*PROBLEM*
A word-for-word repetition of the records beneath this task is the expected answer.
※ ※ ※
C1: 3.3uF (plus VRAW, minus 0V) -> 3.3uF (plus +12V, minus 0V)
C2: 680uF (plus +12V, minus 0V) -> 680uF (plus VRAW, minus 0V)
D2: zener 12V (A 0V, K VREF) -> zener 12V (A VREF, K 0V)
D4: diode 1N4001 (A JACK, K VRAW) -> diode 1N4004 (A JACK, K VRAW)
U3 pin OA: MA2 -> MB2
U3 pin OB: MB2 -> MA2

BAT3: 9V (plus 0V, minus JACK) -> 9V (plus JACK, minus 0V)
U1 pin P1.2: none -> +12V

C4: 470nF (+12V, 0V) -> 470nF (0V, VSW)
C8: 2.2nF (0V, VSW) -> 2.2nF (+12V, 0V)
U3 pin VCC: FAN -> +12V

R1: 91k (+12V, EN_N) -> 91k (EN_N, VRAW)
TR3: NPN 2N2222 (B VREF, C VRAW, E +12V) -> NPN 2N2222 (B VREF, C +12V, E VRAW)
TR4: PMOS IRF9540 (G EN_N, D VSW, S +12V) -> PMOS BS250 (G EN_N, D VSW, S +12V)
※ ※ ※
*RESPONSE TO THIS TASK*
C1: 3.3uF (plus VRAW, minus 0V) -> 3.3uF (plus +12V, minus 0V)
C2: 680uF (plus +12V, minus 0V) -> 680uF (plus VRAW, minus 0V)
D2: zener 12V (A 0V, K VREF) -> zener 12V (A VREF, K 0V)
D4: diode 1N4001 (A JACK, K VRAW) -> diode 1N4004 (A JACK, K VRAW)
U3 pin OA: MA2 -> MB2
U3 pin OB: MB2 -> MA2

BAT3: 9V (plus 0V, minus JACK) -> 9V (plus JACK, minus 0V)
U1 pin P1.2: none -> +12V

C4: 470nF (+12V, 0V) -> 470nF (0V, VSW)
C8: 2.2nF (0V, VSW) -> 2.2nF (+12V, 0V)
U3 pin VCC: FAN -> +12V

R1: 91k (+12V, EN_N) -> 91k (EN_N, VRAW)
TR3: NPN 2N2222 (B VREF, C VRAW, E +12V) -> NPN 2N2222 (B VREF, C +12V, E VRAW)
TR4: PMOS IRF9540 (G EN_N, D VSW, S +12V) -> PMOS BS250 (G EN_N, D VSW, S +12V)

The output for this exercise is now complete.